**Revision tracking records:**

- Opening Delimiter -

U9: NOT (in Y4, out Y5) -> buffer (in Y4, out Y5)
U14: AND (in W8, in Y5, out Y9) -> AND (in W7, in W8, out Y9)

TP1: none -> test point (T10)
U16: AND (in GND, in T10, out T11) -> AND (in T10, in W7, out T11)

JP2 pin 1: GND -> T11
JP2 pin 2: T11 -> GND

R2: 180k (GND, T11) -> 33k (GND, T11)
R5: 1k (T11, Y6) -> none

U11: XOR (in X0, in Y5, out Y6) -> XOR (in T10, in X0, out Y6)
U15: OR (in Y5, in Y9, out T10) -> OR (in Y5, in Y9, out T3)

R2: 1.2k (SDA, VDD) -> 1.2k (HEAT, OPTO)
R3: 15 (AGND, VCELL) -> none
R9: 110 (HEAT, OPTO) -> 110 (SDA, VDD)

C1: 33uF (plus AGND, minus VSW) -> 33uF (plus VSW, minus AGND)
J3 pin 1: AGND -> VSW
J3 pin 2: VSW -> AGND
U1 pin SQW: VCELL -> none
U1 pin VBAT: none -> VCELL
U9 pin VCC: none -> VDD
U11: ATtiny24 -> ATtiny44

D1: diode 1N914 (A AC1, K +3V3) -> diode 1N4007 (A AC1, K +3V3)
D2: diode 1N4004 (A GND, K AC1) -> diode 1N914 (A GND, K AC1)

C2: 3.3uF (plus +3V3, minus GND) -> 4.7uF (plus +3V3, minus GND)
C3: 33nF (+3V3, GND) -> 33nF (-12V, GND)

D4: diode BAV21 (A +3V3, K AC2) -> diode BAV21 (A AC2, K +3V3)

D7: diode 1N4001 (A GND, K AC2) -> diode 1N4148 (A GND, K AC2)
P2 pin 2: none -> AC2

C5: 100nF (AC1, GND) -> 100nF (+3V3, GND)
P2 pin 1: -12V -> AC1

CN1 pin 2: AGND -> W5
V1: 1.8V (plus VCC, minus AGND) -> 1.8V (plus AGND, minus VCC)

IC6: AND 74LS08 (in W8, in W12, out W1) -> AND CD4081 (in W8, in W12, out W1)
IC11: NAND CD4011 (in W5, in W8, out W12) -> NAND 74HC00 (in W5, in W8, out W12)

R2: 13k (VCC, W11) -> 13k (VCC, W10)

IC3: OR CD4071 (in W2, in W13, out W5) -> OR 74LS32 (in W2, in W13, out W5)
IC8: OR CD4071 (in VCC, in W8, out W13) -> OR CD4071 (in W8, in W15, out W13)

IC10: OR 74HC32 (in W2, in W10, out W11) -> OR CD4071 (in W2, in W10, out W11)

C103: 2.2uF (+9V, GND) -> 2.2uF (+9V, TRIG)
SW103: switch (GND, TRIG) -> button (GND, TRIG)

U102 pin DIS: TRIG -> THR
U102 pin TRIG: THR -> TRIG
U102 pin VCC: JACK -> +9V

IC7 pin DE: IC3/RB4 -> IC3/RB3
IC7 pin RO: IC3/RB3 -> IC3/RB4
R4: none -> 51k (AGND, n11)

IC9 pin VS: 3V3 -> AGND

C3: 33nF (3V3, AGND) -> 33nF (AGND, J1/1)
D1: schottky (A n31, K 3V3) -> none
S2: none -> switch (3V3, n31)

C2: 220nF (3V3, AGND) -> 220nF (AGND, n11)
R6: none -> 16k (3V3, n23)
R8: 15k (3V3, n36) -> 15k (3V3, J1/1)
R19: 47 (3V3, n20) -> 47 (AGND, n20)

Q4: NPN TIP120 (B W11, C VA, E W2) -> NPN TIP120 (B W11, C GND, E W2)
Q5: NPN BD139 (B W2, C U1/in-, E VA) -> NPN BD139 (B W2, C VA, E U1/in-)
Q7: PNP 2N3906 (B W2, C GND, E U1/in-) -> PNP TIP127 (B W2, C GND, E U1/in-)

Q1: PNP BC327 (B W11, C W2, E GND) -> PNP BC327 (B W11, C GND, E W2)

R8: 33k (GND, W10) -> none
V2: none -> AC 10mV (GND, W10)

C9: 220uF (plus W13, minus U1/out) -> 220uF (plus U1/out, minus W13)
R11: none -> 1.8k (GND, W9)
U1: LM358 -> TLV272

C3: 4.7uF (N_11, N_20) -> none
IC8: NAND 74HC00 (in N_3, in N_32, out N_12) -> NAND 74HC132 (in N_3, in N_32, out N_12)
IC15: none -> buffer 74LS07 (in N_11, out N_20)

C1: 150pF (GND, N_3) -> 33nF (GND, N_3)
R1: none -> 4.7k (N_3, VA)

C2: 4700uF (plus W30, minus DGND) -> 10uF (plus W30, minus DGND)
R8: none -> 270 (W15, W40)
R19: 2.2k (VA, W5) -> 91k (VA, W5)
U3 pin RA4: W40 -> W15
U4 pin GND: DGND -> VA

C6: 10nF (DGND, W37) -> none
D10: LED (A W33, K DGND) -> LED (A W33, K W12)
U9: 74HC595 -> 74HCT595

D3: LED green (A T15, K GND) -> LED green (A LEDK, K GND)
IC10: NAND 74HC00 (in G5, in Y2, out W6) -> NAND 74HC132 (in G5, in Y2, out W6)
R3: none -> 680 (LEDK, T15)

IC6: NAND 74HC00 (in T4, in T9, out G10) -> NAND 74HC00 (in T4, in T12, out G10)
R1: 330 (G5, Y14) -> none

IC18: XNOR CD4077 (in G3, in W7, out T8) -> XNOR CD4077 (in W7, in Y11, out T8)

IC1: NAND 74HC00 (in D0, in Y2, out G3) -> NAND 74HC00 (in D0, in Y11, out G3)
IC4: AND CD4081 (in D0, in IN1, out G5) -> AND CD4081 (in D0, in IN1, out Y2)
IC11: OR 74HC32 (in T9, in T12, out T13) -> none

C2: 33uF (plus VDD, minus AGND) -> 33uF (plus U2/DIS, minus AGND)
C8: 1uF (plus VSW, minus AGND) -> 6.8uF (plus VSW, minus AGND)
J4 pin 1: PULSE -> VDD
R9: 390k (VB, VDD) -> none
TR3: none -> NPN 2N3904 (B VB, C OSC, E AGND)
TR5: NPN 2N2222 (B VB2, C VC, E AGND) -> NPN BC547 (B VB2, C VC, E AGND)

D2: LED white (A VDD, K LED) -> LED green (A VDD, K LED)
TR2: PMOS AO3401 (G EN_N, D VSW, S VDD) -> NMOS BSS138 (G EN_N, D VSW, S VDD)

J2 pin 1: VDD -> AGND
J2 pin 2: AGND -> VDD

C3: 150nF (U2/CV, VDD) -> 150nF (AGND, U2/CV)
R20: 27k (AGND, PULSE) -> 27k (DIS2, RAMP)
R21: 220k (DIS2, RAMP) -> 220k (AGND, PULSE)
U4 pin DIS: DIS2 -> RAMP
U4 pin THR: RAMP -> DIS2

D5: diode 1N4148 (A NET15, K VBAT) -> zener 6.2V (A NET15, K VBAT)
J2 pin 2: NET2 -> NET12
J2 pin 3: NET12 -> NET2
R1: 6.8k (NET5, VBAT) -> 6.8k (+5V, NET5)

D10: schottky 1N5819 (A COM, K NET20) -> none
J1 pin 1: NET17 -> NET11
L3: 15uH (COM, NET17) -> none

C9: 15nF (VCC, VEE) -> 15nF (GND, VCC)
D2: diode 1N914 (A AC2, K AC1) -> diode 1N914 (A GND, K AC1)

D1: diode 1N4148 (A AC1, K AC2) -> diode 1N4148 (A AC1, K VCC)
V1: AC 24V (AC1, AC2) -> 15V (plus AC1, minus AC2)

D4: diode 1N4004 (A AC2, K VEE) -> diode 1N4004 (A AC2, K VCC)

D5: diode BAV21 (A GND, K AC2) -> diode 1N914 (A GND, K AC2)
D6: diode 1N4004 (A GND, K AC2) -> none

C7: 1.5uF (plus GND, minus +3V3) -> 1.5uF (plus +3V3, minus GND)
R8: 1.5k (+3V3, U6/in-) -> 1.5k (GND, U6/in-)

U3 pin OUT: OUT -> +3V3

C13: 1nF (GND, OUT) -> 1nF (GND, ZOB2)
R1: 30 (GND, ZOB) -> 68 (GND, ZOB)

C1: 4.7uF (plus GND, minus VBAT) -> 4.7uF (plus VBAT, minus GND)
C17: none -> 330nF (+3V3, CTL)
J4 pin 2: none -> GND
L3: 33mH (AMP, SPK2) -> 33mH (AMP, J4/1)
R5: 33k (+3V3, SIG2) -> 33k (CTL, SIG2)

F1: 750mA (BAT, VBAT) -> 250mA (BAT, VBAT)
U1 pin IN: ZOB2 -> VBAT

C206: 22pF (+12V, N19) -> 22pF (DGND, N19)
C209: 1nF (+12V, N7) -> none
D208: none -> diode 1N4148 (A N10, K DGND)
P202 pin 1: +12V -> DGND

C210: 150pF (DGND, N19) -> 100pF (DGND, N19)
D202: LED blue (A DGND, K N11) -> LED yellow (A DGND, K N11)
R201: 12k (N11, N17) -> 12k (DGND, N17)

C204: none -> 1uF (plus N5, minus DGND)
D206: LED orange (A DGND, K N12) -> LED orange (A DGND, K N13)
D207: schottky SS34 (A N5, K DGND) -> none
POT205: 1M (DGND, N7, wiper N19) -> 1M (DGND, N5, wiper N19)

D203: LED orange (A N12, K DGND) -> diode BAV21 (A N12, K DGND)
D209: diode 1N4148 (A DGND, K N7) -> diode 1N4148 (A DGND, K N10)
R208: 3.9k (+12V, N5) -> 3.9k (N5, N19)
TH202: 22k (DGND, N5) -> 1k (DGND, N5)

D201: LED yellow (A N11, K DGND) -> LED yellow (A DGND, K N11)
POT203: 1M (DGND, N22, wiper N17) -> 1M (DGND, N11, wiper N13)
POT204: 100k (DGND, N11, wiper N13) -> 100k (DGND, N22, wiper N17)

- Closing Delimiter -

**WHAT YOU HAVE TO DO:** Transcribe verbatim. Cover the lines from the first line of the entries above to the line containing "C1: 33uF (plus", inclusive.

**SOLUTION FOR THIS PROBLEM:**
U9: NOT (in Y4, out Y5) -> buffer (in Y4, out Y5)
U14: AND (in W8, in Y5, out Y9) -> AND (in W7, in W8, out Y9)

TP1: none -> test point (T10)
U16: AND (in GND, in T10, out T11) -> AND (in T10, in W7, out T11)

JP2 pin 1: GND -> T11
JP2 pin 2: T11 -> GND

R2: 180k (GND, T11) -> 33k (GND, T11)
R5: 1k (T11, Y6) -> none

U11: XOR (in X0, in Y5, out Y6) -> XOR (in T10, in X0, out Y6)
U15: OR (in Y5, in Y9, out T10) -> OR (in Y5, in Y9, out T3)

R2: 1.2k (SDA, VDD) -> 1.2k (HEAT, OPTO)
R3: 15 (AGND, VCELL) -> none
R9: 110 (HEAT, OPTO) -> 110 (SDA, VDD)

C1: 33uF (plus AGND, minus VSW) -> 33uF (plus VSW, minus AGND)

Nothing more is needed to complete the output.